━━━ GIVEN RECORDS ━━━

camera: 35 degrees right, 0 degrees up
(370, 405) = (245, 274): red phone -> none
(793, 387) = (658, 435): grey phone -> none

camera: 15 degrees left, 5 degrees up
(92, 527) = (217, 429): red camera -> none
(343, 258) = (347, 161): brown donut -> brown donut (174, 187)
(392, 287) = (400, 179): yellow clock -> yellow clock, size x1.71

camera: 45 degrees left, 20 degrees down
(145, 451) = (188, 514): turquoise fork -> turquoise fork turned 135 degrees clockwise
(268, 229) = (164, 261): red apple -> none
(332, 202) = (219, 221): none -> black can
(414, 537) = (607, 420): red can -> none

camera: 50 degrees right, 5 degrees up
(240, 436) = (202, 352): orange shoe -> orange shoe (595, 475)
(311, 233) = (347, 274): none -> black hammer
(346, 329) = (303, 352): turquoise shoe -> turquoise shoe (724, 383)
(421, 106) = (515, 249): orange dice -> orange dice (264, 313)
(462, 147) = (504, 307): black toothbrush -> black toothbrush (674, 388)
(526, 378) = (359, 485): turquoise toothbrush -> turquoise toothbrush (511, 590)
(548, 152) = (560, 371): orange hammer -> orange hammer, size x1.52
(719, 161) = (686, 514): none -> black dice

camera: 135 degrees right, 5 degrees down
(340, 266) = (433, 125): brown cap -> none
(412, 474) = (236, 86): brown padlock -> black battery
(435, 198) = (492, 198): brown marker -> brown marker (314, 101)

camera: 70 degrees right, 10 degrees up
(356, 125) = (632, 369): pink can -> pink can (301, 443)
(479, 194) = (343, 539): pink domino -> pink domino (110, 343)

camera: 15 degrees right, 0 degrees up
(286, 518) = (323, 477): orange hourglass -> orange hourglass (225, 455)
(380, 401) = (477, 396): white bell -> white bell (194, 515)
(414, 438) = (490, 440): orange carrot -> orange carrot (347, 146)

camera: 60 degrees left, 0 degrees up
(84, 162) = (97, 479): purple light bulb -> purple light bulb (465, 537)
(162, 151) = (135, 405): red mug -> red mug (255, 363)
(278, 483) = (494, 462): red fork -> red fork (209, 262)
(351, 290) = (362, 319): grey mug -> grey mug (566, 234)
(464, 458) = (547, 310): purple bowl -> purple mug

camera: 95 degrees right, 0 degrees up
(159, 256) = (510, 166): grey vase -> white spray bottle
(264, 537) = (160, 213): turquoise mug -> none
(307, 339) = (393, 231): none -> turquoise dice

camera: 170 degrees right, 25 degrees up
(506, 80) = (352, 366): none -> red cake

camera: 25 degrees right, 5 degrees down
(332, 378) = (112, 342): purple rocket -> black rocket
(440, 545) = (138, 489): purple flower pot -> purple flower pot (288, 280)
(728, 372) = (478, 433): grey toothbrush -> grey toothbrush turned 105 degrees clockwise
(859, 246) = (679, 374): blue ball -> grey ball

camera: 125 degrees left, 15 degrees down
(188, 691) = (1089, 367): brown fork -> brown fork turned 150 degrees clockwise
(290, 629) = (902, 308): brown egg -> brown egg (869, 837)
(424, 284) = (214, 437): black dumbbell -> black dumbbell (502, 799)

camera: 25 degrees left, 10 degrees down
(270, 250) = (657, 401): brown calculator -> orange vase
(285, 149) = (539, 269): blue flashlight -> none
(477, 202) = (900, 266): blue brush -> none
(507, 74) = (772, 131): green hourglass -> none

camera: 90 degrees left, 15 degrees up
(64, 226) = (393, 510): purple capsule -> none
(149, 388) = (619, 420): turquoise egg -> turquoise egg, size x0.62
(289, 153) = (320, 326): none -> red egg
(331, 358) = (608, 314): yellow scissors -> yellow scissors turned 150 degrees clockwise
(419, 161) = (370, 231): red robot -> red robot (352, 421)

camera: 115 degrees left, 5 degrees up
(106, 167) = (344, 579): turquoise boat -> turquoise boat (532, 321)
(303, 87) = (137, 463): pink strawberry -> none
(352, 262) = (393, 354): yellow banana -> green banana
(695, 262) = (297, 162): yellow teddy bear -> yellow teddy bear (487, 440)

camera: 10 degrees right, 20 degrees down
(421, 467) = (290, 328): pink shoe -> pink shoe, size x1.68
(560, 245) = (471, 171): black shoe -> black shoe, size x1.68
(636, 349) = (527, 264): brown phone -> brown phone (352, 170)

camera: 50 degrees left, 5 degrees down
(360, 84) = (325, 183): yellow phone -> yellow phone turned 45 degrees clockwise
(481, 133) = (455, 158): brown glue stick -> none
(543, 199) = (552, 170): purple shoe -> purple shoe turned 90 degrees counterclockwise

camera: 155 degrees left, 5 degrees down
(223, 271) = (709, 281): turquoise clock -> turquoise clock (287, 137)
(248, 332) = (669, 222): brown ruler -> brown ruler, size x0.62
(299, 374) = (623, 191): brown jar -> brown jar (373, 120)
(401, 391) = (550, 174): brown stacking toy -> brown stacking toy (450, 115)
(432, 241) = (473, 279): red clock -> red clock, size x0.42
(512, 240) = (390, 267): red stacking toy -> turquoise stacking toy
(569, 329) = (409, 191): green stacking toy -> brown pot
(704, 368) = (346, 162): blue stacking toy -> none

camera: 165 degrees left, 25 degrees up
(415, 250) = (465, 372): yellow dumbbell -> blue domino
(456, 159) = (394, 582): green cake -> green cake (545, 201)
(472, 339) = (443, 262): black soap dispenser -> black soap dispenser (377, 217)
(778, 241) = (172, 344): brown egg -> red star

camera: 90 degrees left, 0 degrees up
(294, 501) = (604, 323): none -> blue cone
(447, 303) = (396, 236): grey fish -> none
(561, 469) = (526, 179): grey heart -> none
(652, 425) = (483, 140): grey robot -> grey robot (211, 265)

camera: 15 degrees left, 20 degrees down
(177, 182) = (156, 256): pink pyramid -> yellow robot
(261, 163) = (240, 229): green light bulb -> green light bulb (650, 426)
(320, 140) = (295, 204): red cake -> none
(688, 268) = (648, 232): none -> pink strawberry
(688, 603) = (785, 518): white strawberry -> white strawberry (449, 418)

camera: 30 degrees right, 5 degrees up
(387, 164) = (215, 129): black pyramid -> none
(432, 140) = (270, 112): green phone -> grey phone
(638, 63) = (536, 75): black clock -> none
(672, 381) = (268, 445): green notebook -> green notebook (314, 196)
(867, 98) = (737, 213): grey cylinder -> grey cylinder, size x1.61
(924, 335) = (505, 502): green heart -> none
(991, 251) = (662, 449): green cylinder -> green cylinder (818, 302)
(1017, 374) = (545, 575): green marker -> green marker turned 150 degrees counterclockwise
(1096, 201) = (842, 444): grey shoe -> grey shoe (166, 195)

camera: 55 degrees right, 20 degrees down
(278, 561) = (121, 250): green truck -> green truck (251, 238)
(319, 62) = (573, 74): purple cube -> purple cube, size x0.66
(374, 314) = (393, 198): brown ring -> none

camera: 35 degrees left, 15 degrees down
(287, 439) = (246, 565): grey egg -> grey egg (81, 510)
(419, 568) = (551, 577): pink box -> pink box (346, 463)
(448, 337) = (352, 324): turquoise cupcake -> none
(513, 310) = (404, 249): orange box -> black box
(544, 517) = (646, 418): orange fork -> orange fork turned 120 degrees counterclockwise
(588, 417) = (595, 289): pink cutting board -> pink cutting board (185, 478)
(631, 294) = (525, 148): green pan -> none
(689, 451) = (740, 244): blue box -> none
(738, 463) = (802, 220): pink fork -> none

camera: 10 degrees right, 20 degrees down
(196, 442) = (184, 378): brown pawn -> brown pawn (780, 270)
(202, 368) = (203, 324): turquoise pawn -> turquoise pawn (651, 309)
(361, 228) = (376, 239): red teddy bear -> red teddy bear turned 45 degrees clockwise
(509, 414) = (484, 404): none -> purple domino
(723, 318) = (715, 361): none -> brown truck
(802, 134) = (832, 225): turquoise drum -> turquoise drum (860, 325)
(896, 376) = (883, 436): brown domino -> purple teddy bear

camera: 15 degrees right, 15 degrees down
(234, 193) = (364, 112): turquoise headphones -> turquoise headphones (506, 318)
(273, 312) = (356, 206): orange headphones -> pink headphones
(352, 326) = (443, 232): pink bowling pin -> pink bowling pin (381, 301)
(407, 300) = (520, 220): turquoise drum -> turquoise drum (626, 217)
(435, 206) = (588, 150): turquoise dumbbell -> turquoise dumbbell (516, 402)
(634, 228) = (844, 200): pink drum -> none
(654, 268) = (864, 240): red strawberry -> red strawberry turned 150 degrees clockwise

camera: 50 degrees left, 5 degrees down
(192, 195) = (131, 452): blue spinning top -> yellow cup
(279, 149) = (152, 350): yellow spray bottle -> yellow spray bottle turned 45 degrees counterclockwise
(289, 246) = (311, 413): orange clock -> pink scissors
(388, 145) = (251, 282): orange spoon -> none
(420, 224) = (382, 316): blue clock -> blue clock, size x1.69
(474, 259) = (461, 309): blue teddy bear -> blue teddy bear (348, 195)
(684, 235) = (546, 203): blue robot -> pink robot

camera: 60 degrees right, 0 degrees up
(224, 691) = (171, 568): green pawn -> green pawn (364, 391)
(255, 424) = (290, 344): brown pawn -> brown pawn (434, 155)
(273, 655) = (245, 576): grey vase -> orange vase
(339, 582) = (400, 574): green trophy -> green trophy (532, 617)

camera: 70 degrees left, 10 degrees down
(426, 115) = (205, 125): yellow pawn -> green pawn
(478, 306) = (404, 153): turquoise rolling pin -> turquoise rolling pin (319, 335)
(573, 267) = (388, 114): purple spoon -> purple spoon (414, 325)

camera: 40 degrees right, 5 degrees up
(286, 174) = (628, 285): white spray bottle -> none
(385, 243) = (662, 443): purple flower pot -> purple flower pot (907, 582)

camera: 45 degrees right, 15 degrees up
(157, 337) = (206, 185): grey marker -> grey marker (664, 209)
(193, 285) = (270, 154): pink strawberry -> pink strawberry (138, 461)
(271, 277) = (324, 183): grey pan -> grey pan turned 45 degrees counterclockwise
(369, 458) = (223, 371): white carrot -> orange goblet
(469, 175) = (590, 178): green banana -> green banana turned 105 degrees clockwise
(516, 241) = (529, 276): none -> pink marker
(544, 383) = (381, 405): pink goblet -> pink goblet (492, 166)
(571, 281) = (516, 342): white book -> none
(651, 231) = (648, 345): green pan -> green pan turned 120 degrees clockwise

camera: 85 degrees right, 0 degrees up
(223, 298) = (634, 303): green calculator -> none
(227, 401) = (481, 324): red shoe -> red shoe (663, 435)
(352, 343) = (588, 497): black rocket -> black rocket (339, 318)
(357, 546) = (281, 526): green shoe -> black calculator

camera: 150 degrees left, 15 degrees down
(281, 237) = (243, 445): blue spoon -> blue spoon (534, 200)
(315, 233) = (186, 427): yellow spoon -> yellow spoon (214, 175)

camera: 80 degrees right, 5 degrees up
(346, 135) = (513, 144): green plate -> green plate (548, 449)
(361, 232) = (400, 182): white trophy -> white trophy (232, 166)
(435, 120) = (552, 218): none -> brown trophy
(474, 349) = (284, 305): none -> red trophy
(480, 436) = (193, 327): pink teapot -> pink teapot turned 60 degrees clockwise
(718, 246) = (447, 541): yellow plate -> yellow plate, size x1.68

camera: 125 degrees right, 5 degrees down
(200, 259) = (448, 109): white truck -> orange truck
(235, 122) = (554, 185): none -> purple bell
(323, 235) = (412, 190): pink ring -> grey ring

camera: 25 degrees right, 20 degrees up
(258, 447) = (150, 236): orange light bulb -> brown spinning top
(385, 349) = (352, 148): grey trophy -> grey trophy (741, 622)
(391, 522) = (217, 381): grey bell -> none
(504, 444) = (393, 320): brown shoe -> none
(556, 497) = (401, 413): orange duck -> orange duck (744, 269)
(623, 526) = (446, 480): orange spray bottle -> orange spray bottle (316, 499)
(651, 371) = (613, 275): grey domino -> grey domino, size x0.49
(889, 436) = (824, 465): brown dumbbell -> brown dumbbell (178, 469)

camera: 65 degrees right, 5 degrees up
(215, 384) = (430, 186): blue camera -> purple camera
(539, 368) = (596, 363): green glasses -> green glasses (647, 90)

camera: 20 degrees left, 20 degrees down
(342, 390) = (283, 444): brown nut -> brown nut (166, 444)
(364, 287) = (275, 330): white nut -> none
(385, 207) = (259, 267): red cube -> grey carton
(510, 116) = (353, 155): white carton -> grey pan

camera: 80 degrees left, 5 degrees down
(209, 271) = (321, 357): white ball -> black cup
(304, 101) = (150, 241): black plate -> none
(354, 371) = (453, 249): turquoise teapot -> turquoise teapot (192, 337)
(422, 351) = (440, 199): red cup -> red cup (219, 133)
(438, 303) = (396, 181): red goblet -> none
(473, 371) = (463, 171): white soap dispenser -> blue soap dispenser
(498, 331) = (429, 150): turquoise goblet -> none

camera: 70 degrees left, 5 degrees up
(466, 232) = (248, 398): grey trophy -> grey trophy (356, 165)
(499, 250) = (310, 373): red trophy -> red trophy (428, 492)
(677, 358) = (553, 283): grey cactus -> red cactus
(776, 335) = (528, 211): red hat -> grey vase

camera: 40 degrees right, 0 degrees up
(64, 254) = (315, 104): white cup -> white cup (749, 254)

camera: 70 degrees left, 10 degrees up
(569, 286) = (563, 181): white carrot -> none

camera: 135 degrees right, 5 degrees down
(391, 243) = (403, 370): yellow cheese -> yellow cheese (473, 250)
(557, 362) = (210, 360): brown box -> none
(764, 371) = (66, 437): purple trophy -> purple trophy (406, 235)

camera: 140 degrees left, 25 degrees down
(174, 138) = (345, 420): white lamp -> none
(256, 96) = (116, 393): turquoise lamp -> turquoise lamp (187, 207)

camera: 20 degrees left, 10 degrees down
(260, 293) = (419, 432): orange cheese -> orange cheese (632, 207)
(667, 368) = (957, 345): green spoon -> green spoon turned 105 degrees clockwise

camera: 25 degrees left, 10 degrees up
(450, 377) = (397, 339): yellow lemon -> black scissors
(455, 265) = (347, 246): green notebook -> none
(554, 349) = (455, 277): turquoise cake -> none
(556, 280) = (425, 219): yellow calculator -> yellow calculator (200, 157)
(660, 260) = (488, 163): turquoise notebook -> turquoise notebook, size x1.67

━━━

■ THE PROBLEM ■
For every line above that has "soap" in it, copy the line.

■ ANSWER SECTION ■
(472, 339) = (443, 262): black soap dispenser -> black soap dispenser (377, 217)
(473, 371) = (463, 171): white soap dispenser -> blue soap dispenser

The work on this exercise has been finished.